ACTION ITEM: Search each line below for "green", then return the lines where it appears.

DATA BELOW:
☆ ☆ ☆ ☆

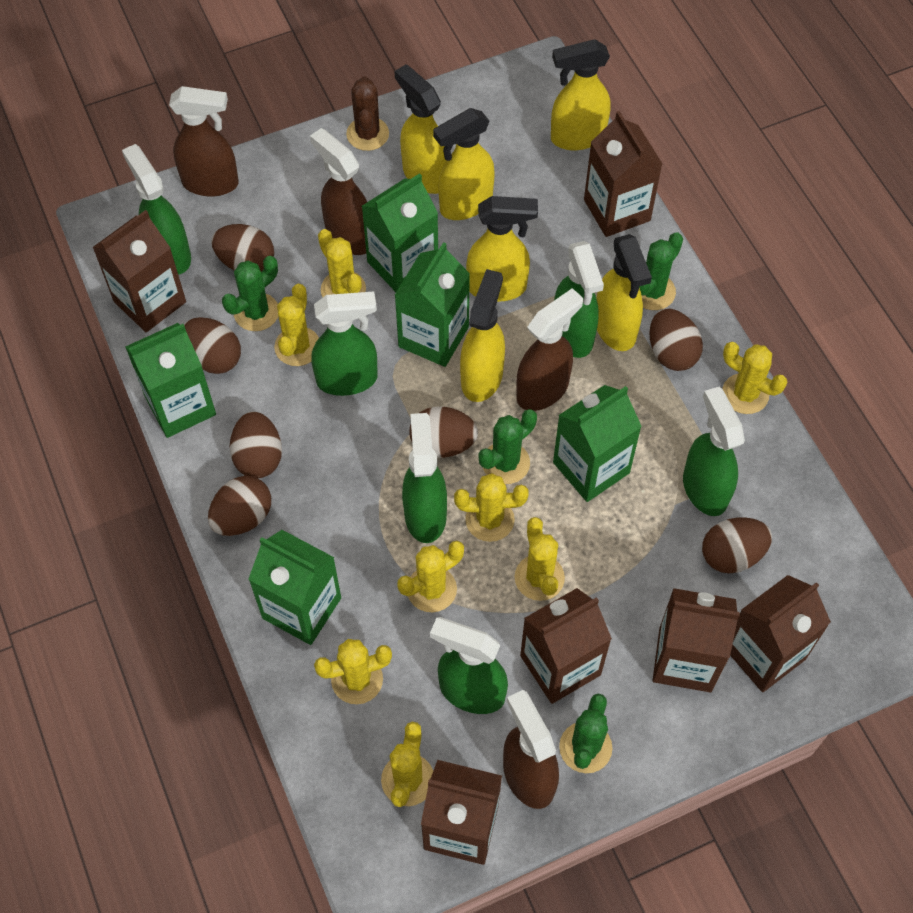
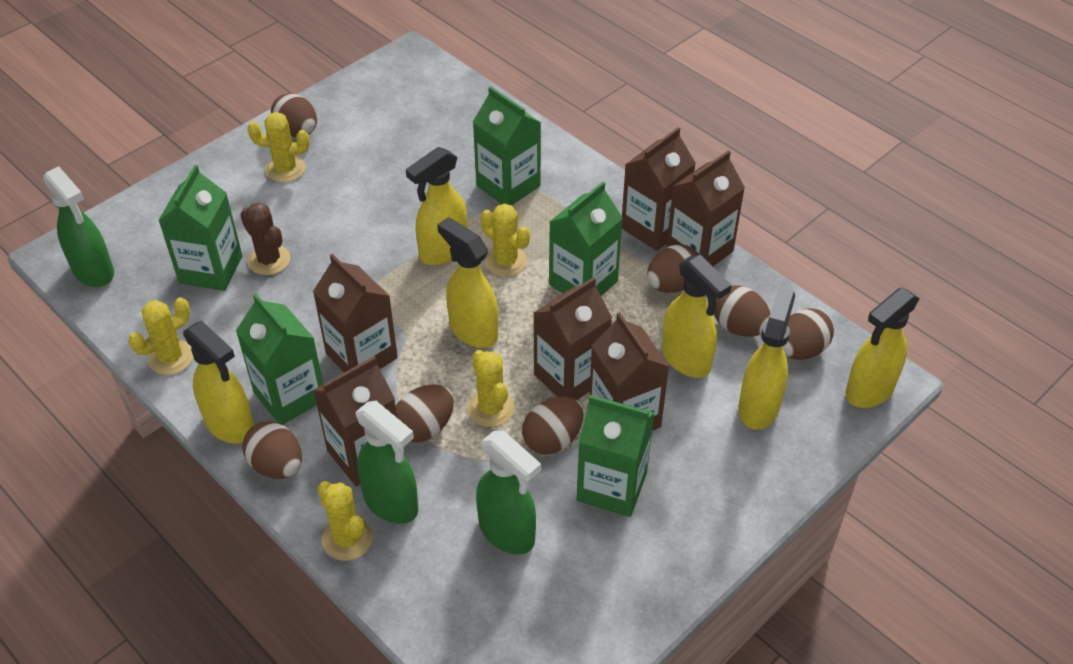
brown spray bottle: 4 -> 0
green cactus: 4 -> 0
green spray bottle: 6 -> 3
yellow cactus: 8 -> 5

☆ ☆ ☆ ☆

OUTPUT FOR THIS EXERCISE:
green cactus: 4 -> 0
green spray bottle: 6 -> 3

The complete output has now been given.